>>

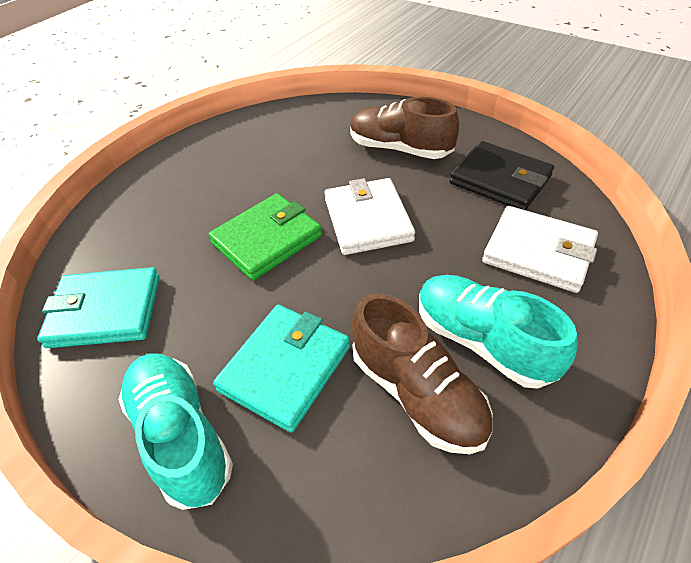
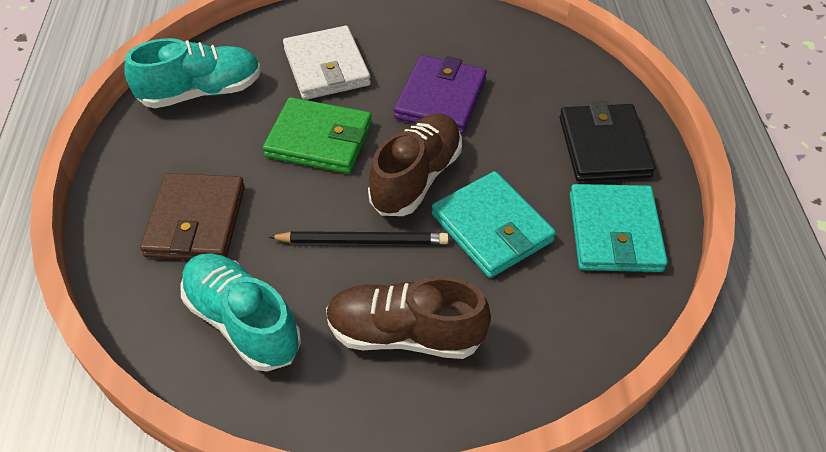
black pencil: 0 -> 1
brown wallet: 0 -> 1
purple wallet: 0 -> 1
white wallet: 2 -> 1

<<

[PROBLEM]:
A verbatim copy of the listing above, starting from the line with "brown wallet: 0 -> 1" and running to its last line, is the only output needed.

[EXERCISE RESPONSE]:
brown wallet: 0 -> 1
purple wallet: 0 -> 1
white wallet: 2 -> 1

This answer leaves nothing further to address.